- [Exercise objective]: Take the lines of the data below from the very first through the line containing "yellow gift [402,439,474,509]" and output them exactly, pictures excluded.
┌─ Dataset content
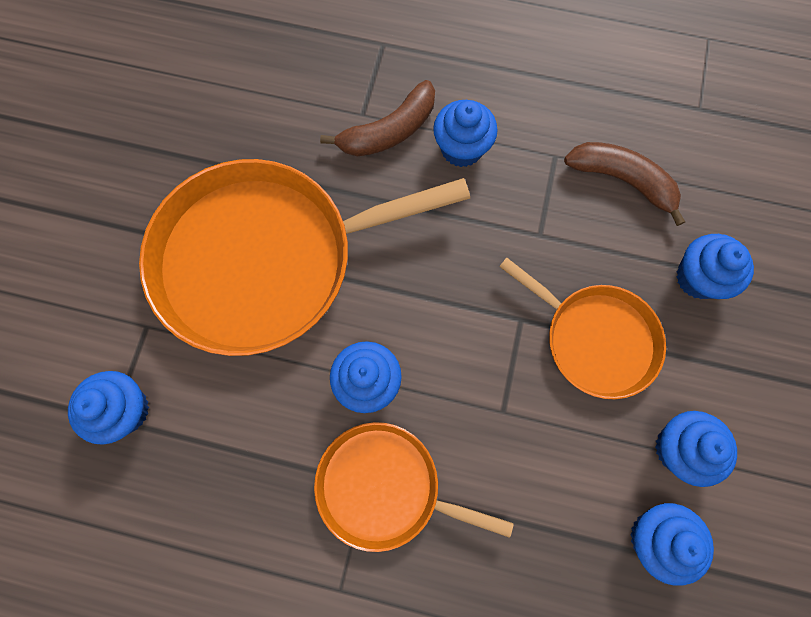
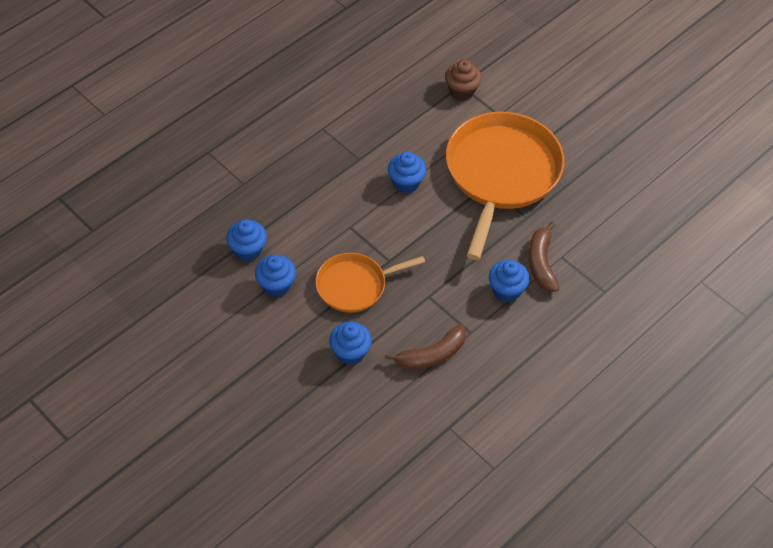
camera: 120 degrees right, 20 degrees down
blue cupcake [68,371,149,445] -> brown cupcake [445,60,482,101]
orange pan [314,422,514,552] -> none

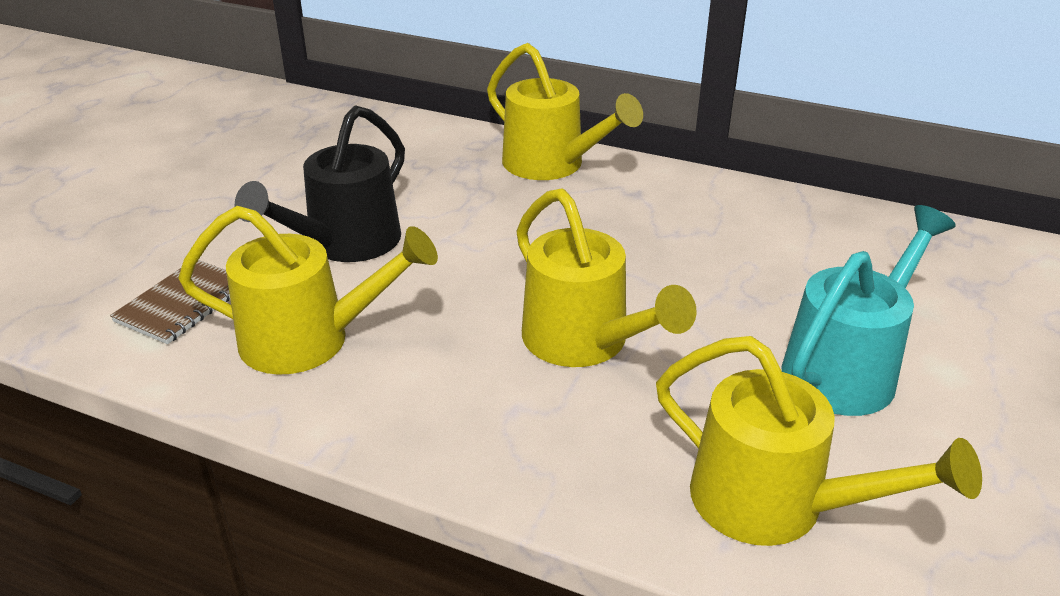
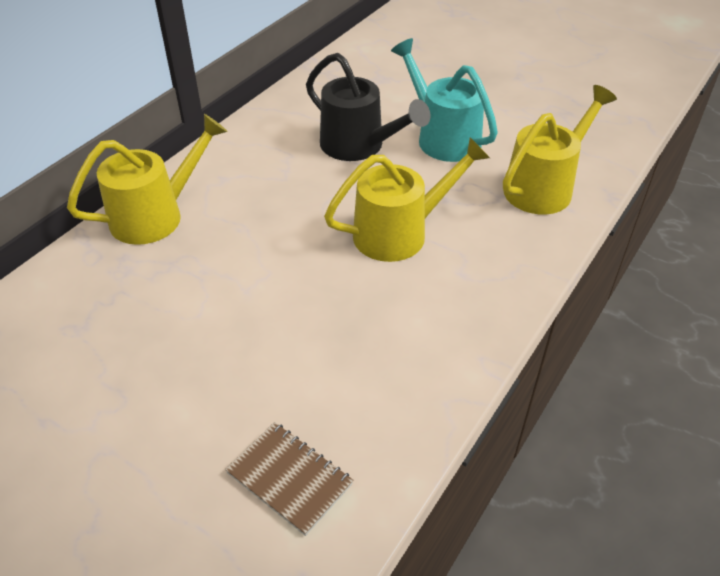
camera: 80 degrees left, 10 degrees up
yellow watering can [178,206,438,375] -> none
black watering can [235,105,405,262] -> black watering can moved to [306,53,430,161]

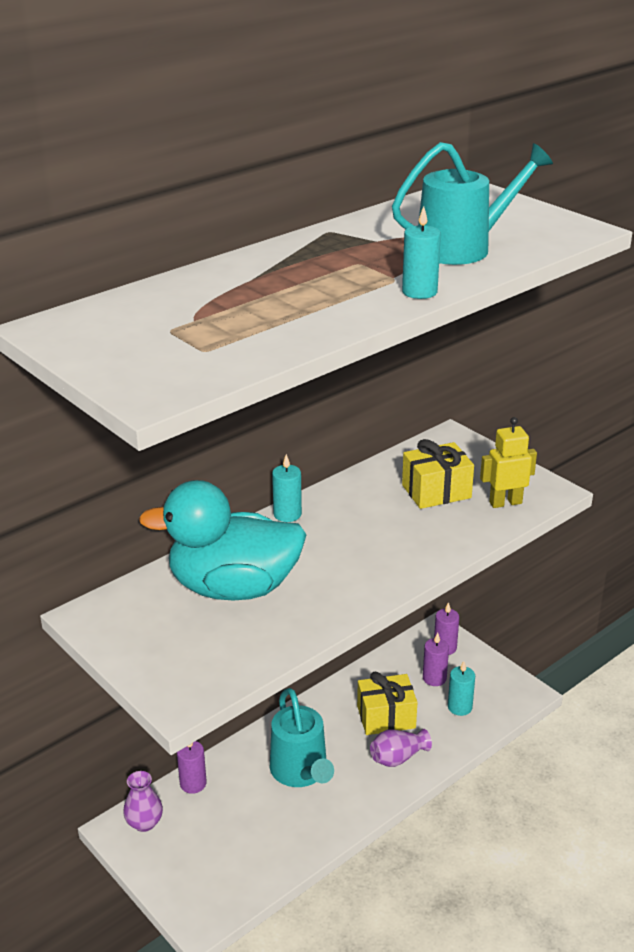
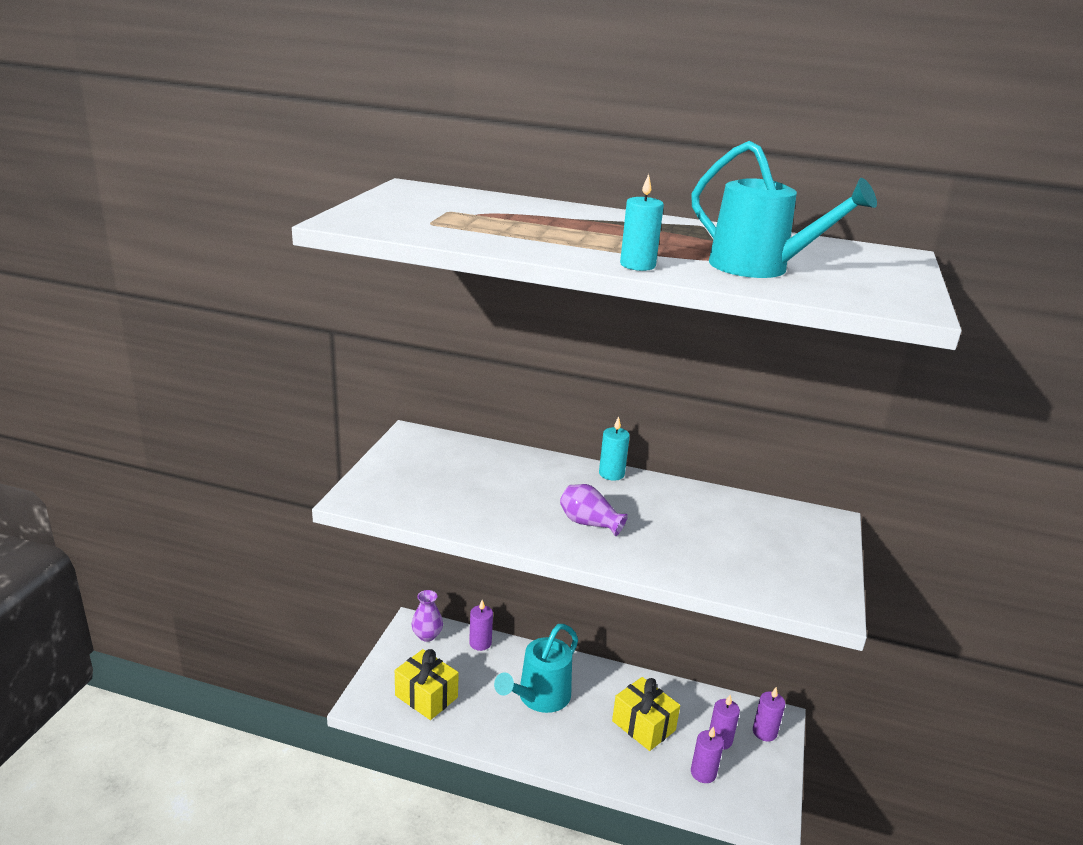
camera: 55 degrees right, 5 degrees down
turquoise duck [139,480,307,601] -> none
purple vase [370,729,432,767] -> purple vase moved to [560,484,628,536]
yellow gift [402,439,474,509] -> yellow gift moved to [395,649,459,720]
turquoise candle [448,661,475,716] -> purple candle [691,726,724,783]
yellow robot [480,417,537,508] -> none

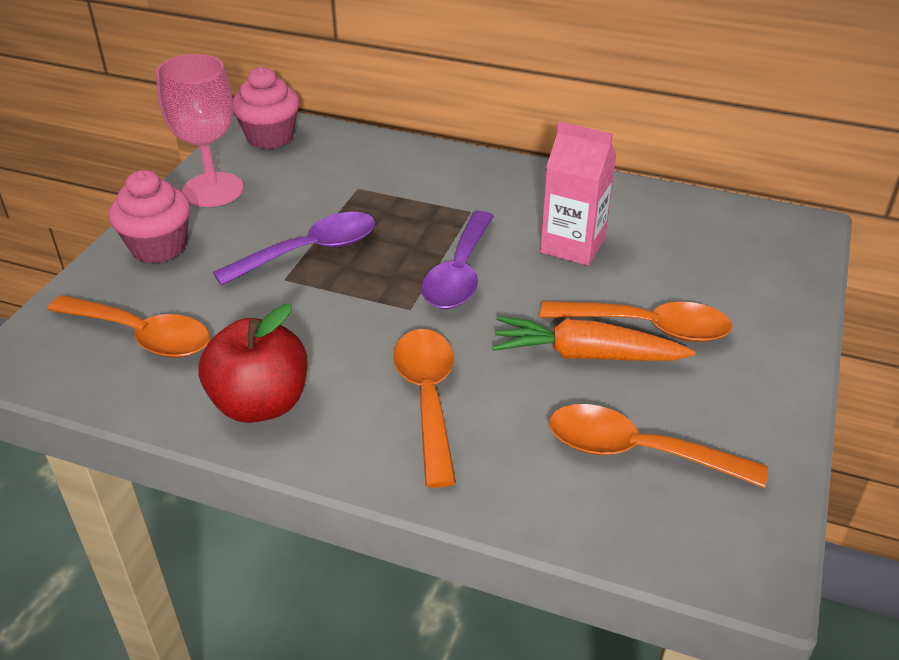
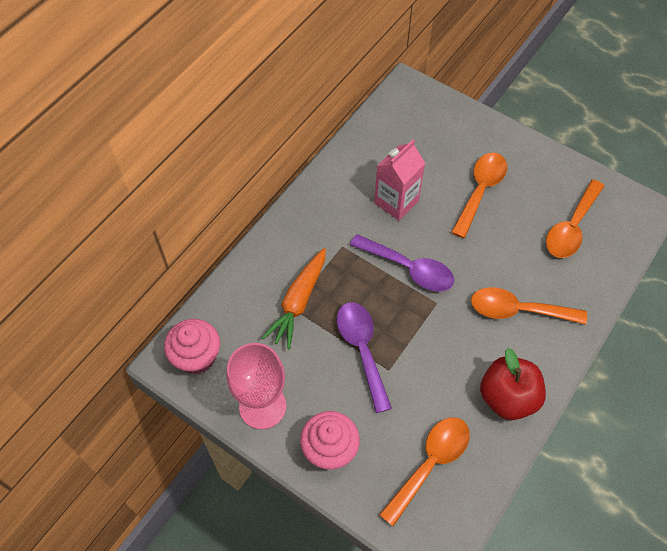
camera: 75 degrees left, 20 degrees up
orange carrot [492,316,696,361] -> orange carrot moved to [262,248,326,349]

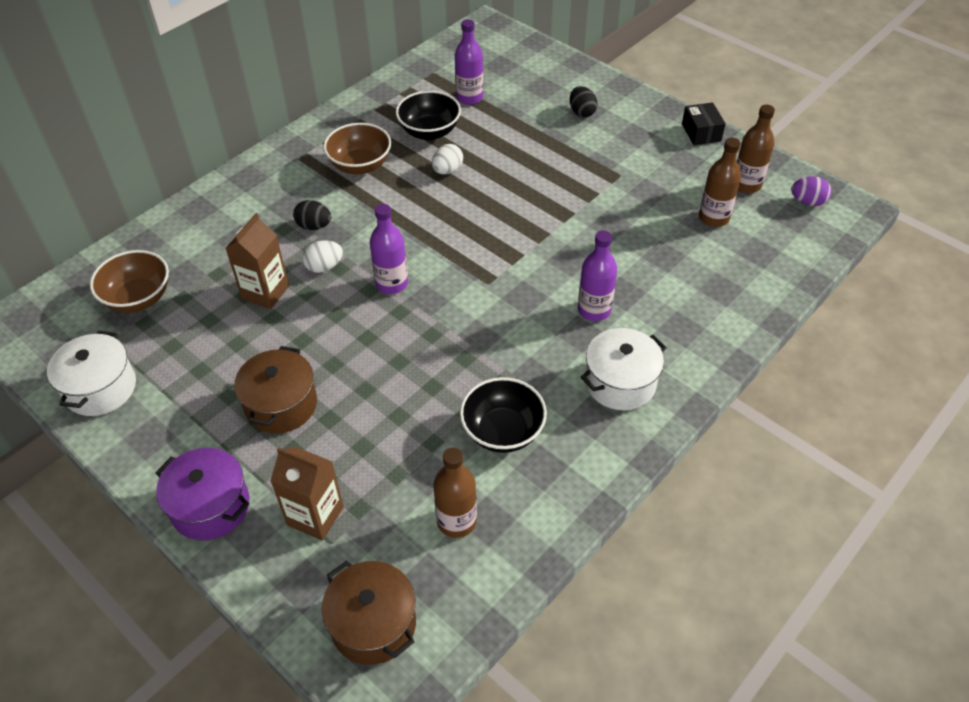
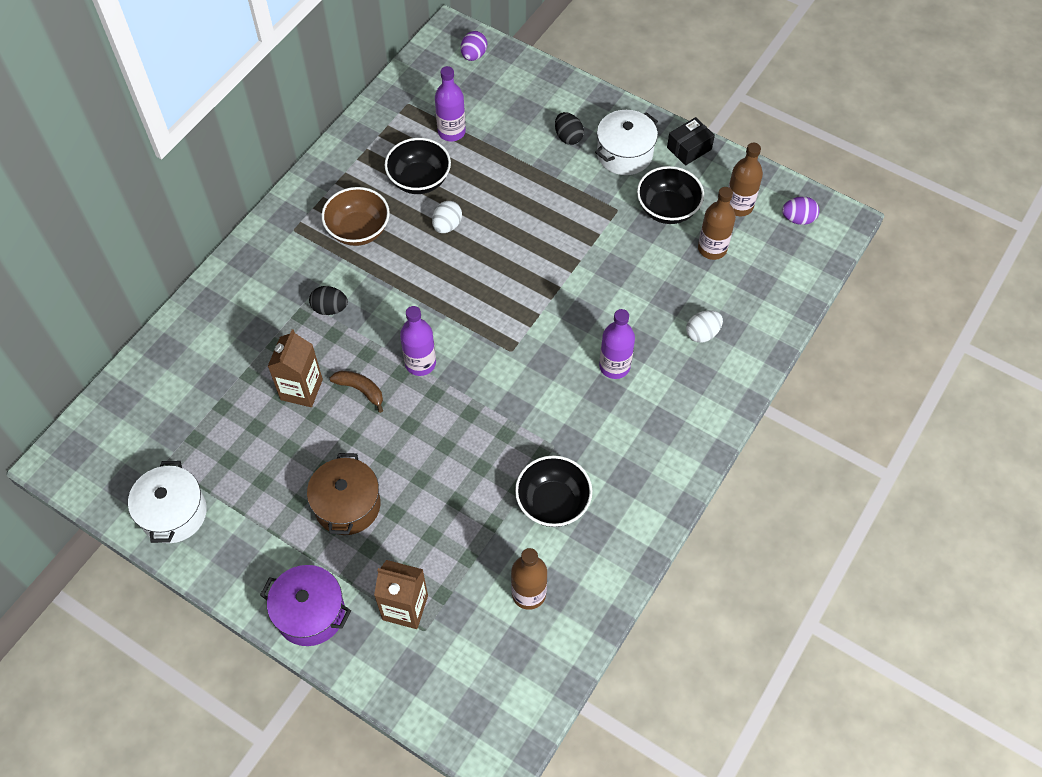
camera: 10 degrees left, 10 degrees up
brown bowl [90,250,169,313] -> none
white egg [302,241,343,273] -> white egg moved to [686,311,723,343]
brown pot [322,561,416,665] -> none
white pot [581,328,667,410] -> white pot moved to [595,110,658,175]
black box [682,102,726,145] -> black box turned 75 degrees clockwise [667,117,715,166]
none -> brown banana [330,371,383,413]
none -> purple egg [461,31,487,61]
none -> black bowl [637,166,704,224]

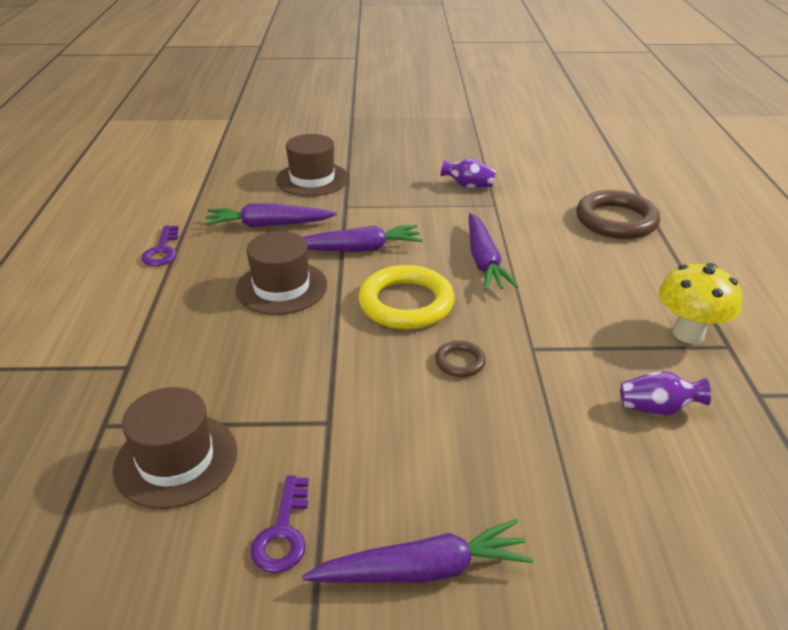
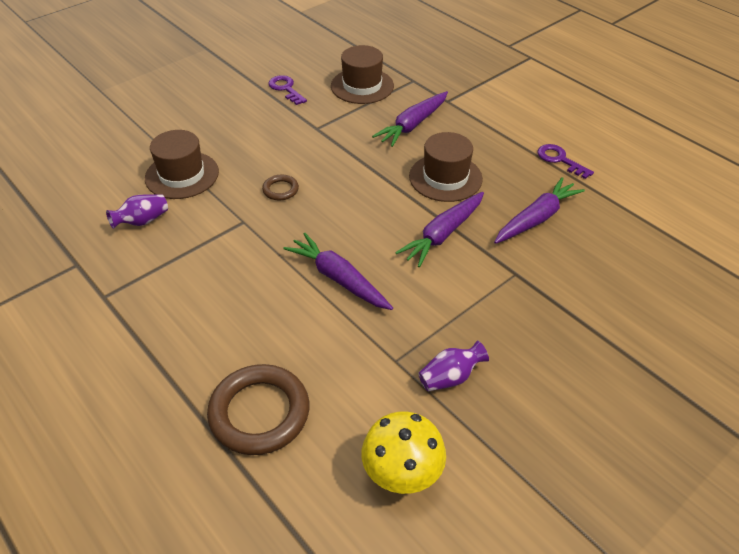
camera: 140 degrees right, 10 degrees up
brown hat [276,134,349,196] -> brown hat moved to [145,130,219,199]
purple carrot [302,519,533,583] -> purple carrot moved to [372,91,448,147]
yellow ring [358,265,455,329] -> none
yellow mushroom [659,263,742,344] -> yellow mushroom moved to [362,411,446,494]

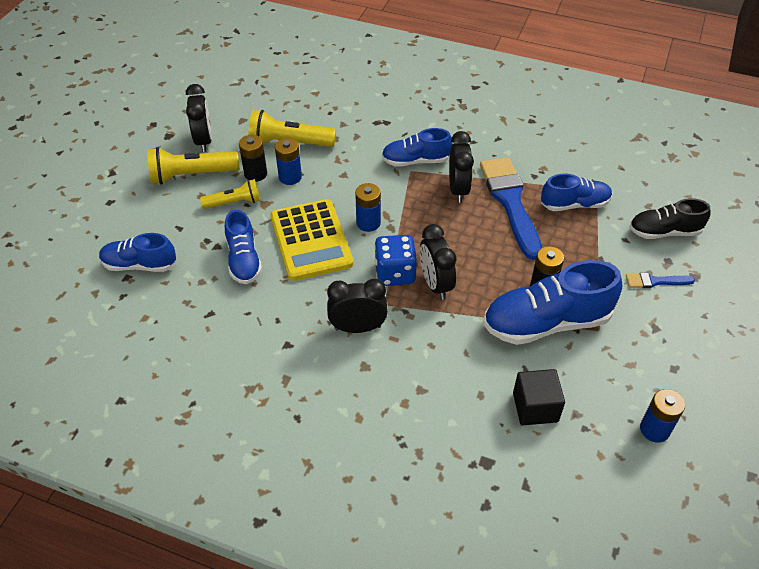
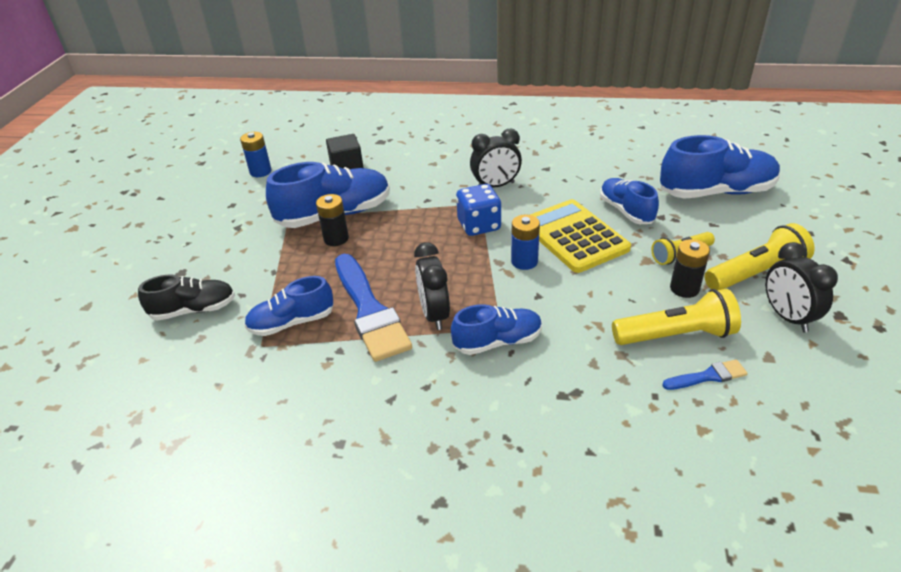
camera: 170 degrees right, 10 degrees down
blue shoe [99,233,176,272] -> blue shoe [660,135,780,199], size x1.64
blue battery [275,138,302,185] -> none
black clock [420,224,457,300] -> none
blue brush [626,273,695,288] -> blue brush moved to [662,359,748,390]

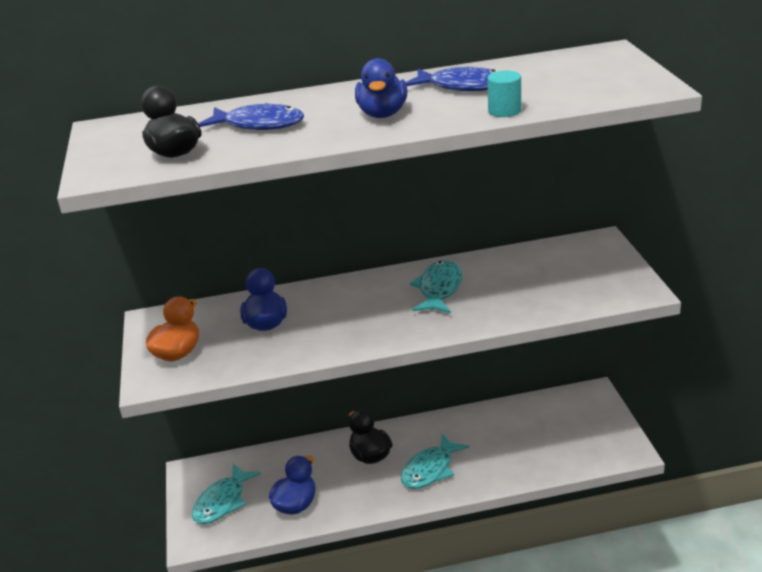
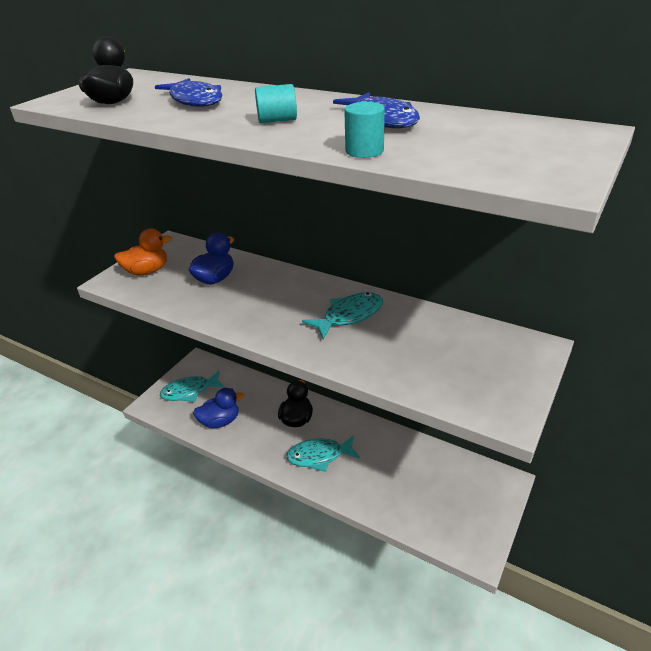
camera: 40 degrees right, 5 degrees up
blue duck [355,58,407,118] -> turquoise cylinder [255,84,297,123]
└─
- [Response area]:
camera: 120 degrees right, 20 degrees down
blue cupcake [68,371,149,445] -> brown cupcake [445,60,482,101]
orange pan [314,422,514,552] -> none

camera: 80 degrees left, 10 degrees up
yellow watering can [178,206,438,375] -> none
black watering can [235,105,405,262] -> black watering can moved to [306,53,430,161]

camera: 55 degrees right, 5 degrees down
turquoise duck [139,480,307,601] -> none
purple vase [370,729,432,767] -> purple vase moved to [560,484,628,536]
yellow gift [402,439,474,509] -> yellow gift moved to [395,649,459,720]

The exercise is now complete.